▸ **JOB**
Return the lines from the one with "Pretoria: 11:02 -> 10:02" to the one with "Bern: none -> 4:53", both included, copying each exactly and leaving out all other lines.

▸ **STORED RECORDS**

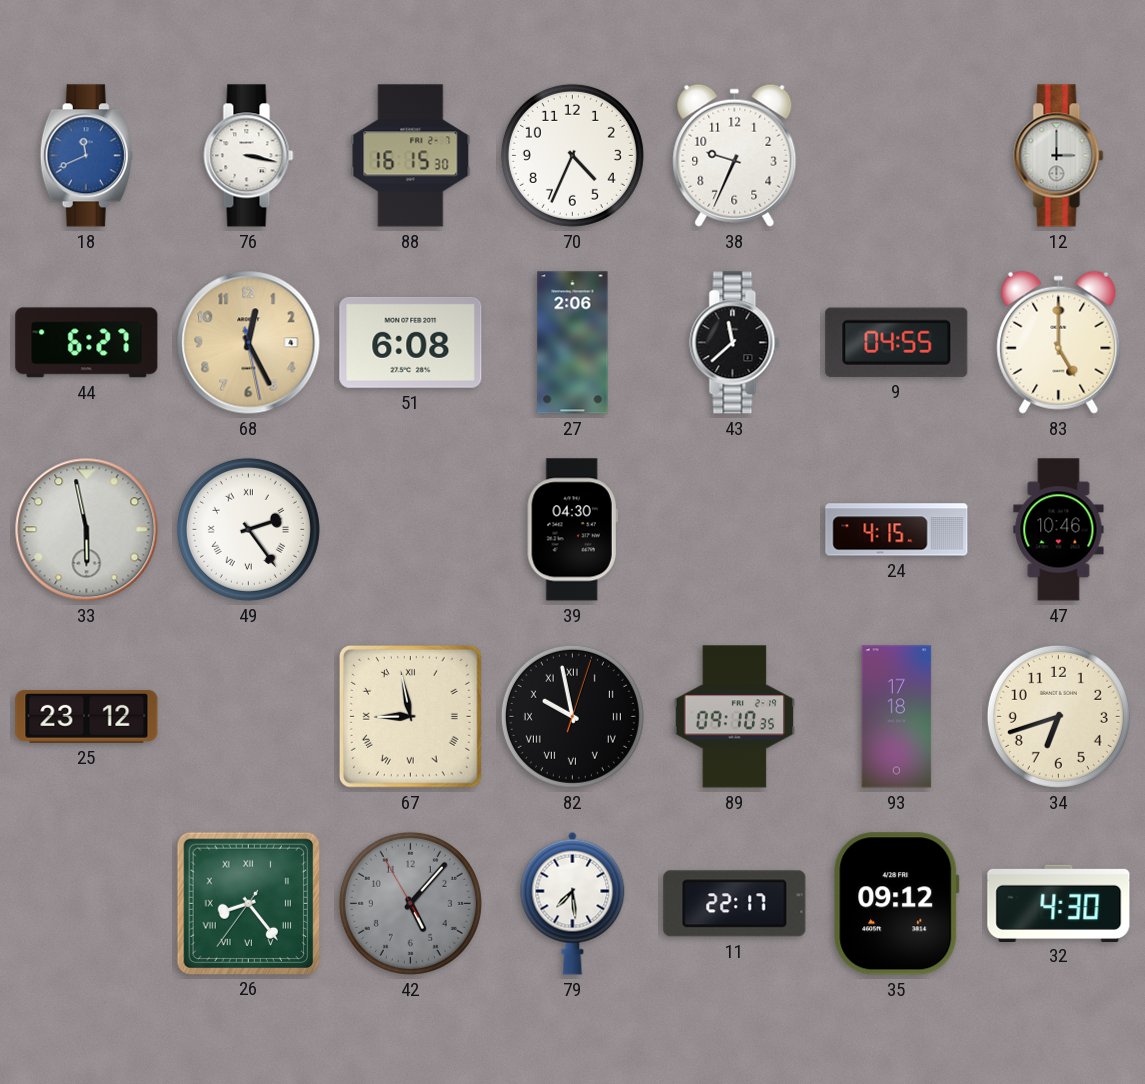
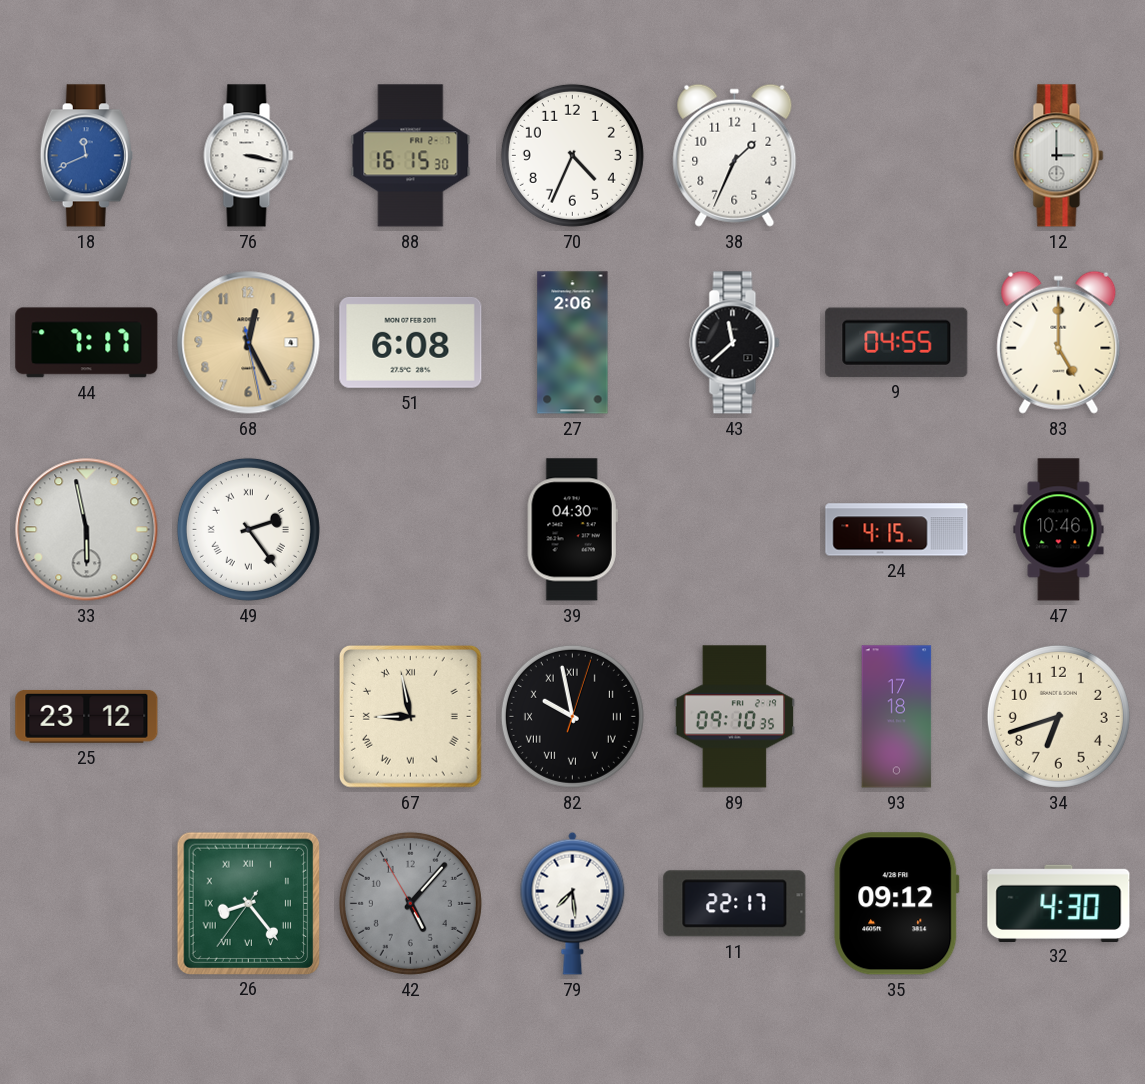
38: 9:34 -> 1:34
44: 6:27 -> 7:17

---

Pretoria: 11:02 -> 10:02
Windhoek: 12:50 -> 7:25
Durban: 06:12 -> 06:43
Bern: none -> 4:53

...

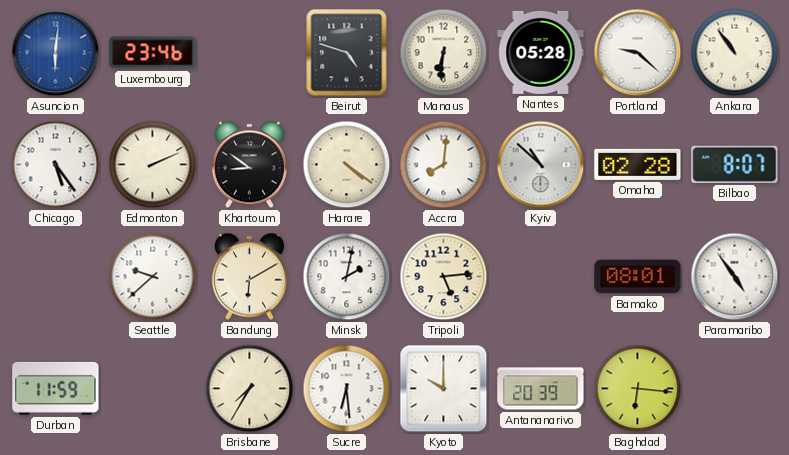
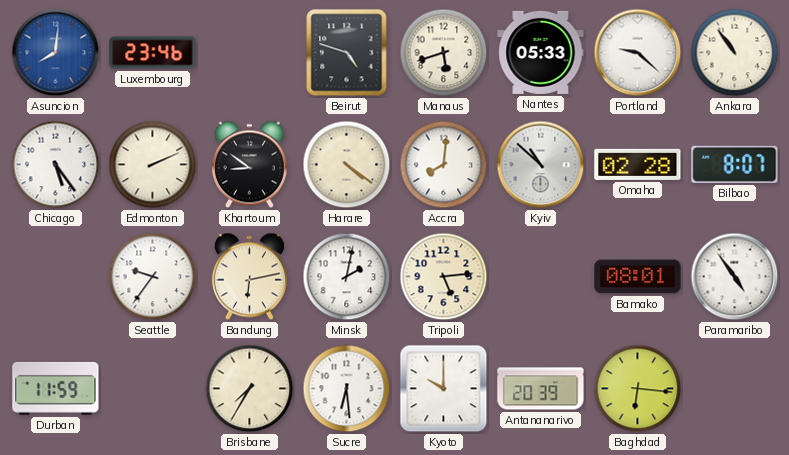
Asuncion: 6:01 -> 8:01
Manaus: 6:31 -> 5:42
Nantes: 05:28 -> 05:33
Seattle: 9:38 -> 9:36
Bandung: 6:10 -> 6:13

▸ **RESPONSE TO THE TASK**
Pretoria: 11:02 -> 10:02
Windhoek: 12:50 -> 7:25
Durban: 06:12 -> 06:43
Bern: none -> 4:53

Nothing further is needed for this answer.